● TASK TO CARRY OUT: Without reproducing any picture, copy the records word for word.

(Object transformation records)
● ● ● ● ● ● ●
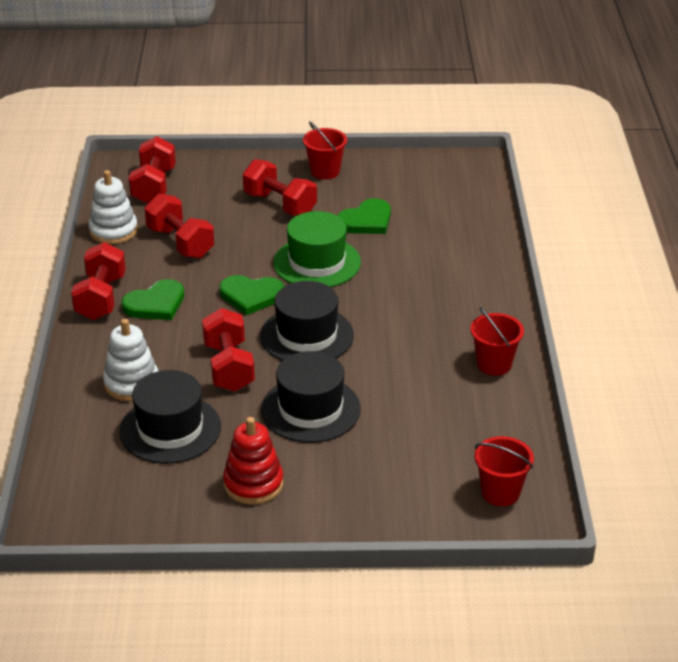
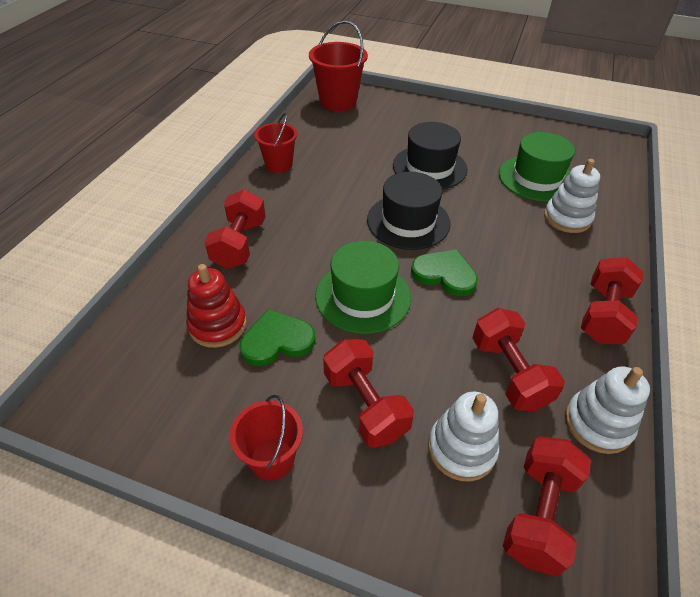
camera: 160 degrees left, 10 degrees up
(155, 304) = (544, 291): green heart -> none
(170, 429) = (536, 178): black hat -> green hat
(207, 200) = (461, 449): none -> white stacking toy
(229, 367) = (483, 211): red dumbbell -> red dumbbell (239, 244)
(253, 484) = (484, 136): red stacking toy -> red stacking toy (218, 325)
(500, 492) = (338, 101): red bucket -> red bucket, size x1.58

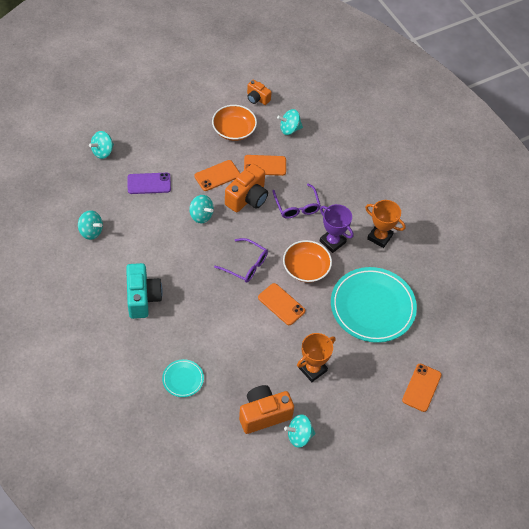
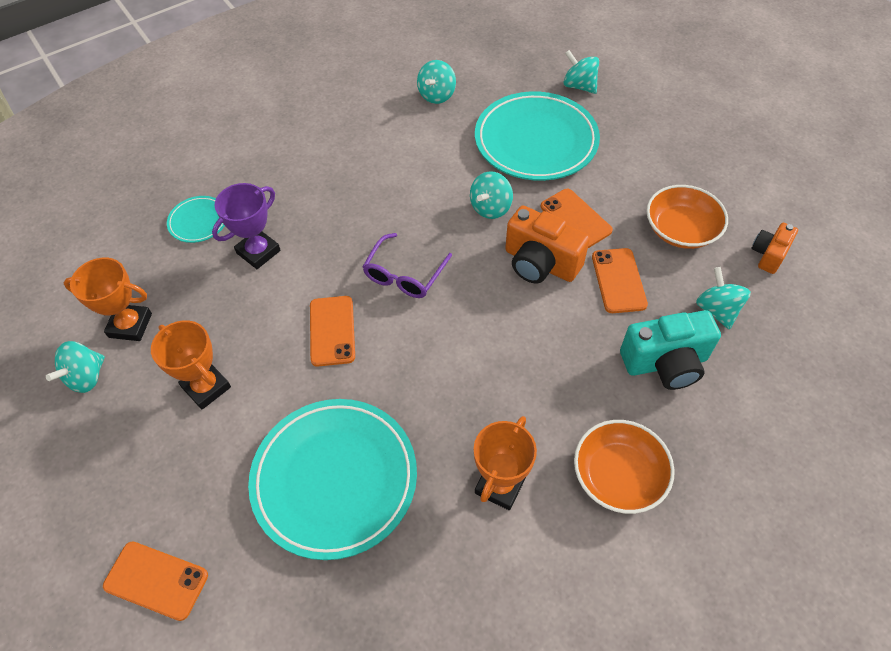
camera: 90 degrees right, 0 degrees up
(142, 298) = (332, 161): turquoise camera -> turquoise camera (665, 363)
(149, 183) = (536, 141): purple phone -> turquoise plate
(264, 414) = (130, 325): orange camera -> orange trophy
(281, 304) = (332, 331): orange phone -> orange phone turned 45 degrees counterclockwise
(297, 206) = (540, 336): purple glasses -> none
(299, 436) = (86, 377): turquoise spinning top -> turquoise spinning top turned 135 degrees counterclockwise
(306, 268) = (409, 361): orange bowl -> orange bowl (618, 475)
(332, 242) = (473, 400): purple trophy -> purple trophy (258, 252)

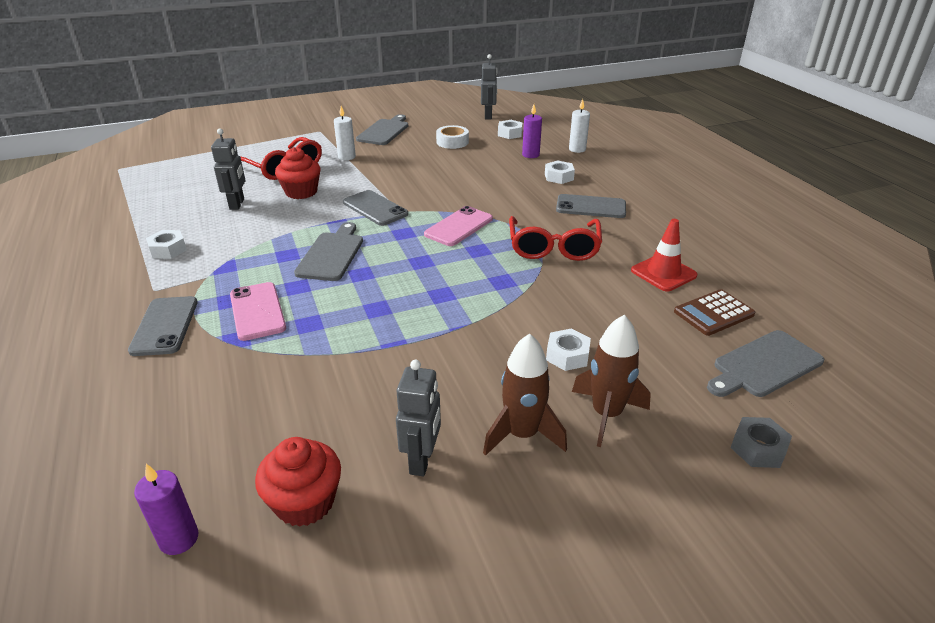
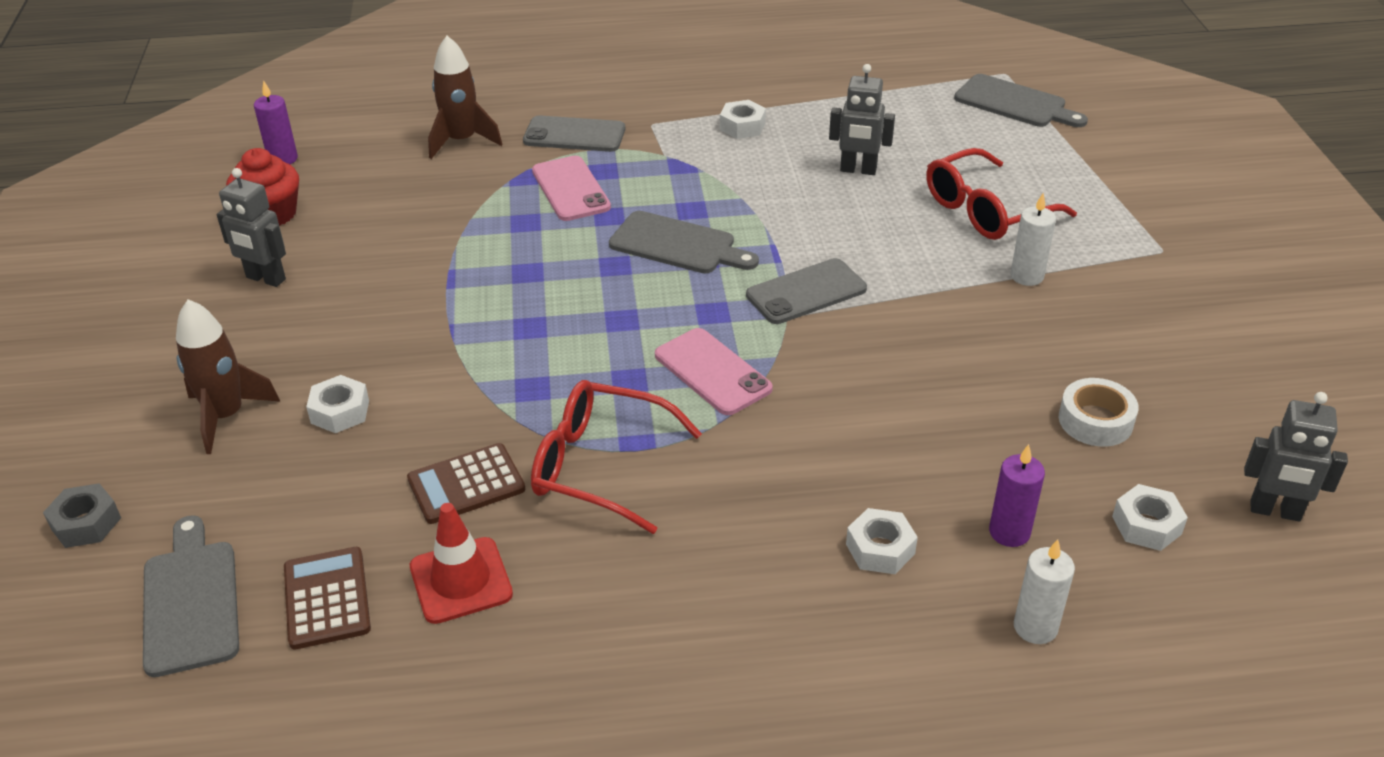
camera: 105 degrees right, 5 degrees up
(257, 311) = (570, 189): pink phone -> pink phone turned 75 degrees clockwise
(301, 192) = (886, 224): red cupcake -> none
(384, 131) = (1162, 331): grey cutting board -> grey cutting board (1014, 103)
(522, 434) = (247, 347): brown rocket -> brown rocket (462, 141)
(591, 207) = (729, 559): grey phone -> none
(596, 287) = (466, 484): none -> brown calculator

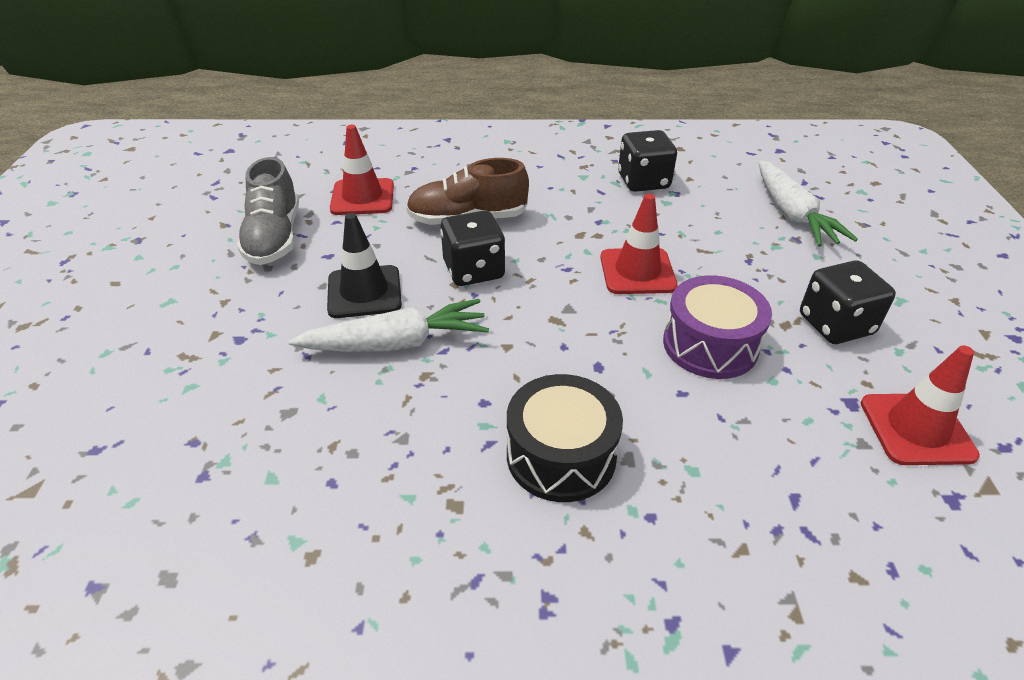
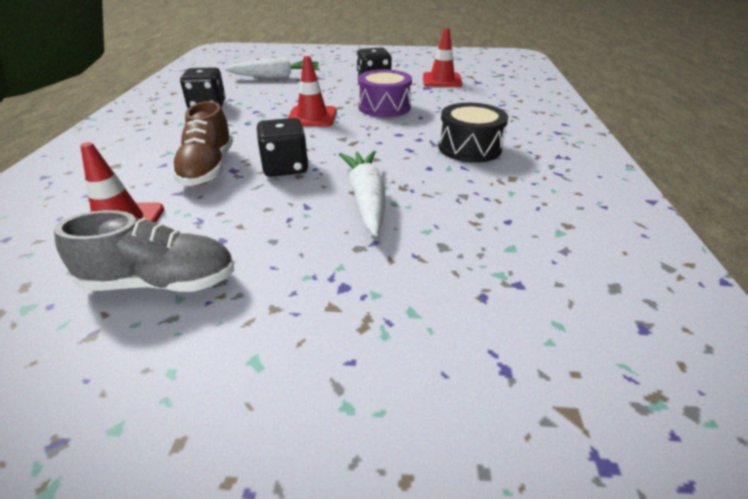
camera: 85 degrees left, 5 degrees down
(364, 292) = (294, 216): black traffic cone -> none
● ● ● ● ● ● ●
● YOUR SOLUTION:
camera: 160 degrees left, 10 degrees up
(155, 304) = (544, 291): green heart -> none
(170, 429) = (536, 178): black hat -> green hat
(207, 200) = (461, 449): none -> white stacking toy
(229, 367) = (483, 211): red dumbbell -> red dumbbell (239, 244)
(253, 484) = (484, 136): red stacking toy -> red stacking toy (218, 325)
(500, 492) = (338, 101): red bucket -> red bucket, size x1.58

camera: 90 degrees right, 0 degrees up
(142, 298) = (332, 161): turquoise camera -> turquoise camera (665, 363)
(149, 183) = (536, 141): purple phone -> turquoise plate
(264, 414) = (130, 325): orange camera -> orange trophy
(281, 304) = (332, 331): orange phone -> orange phone turned 45 degrees counterclockwise
(297, 206) = (540, 336): purple glasses -> none
(299, 436) = (86, 377): turquoise spinning top -> turquoise spinning top turned 135 degrees counterclockwise
(306, 268) = (409, 361): orange bowl -> orange bowl (618, 475)
(332, 242) = (473, 400): purple trophy -> purple trophy (258, 252)

camera: 105 degrees right, 5 degrees up
(257, 311) = (570, 189): pink phone -> pink phone turned 75 degrees clockwise
(301, 192) = (886, 224): red cupcake -> none
(384, 131) = (1162, 331): grey cutting board -> grey cutting board (1014, 103)
(522, 434) = (247, 347): brown rocket -> brown rocket (462, 141)
(591, 207) = (729, 559): grey phone -> none
(596, 287) = (466, 484): none -> brown calculator

camera: 85 degrees left, 5 degrees down
(364, 292) = (294, 216): black traffic cone -> none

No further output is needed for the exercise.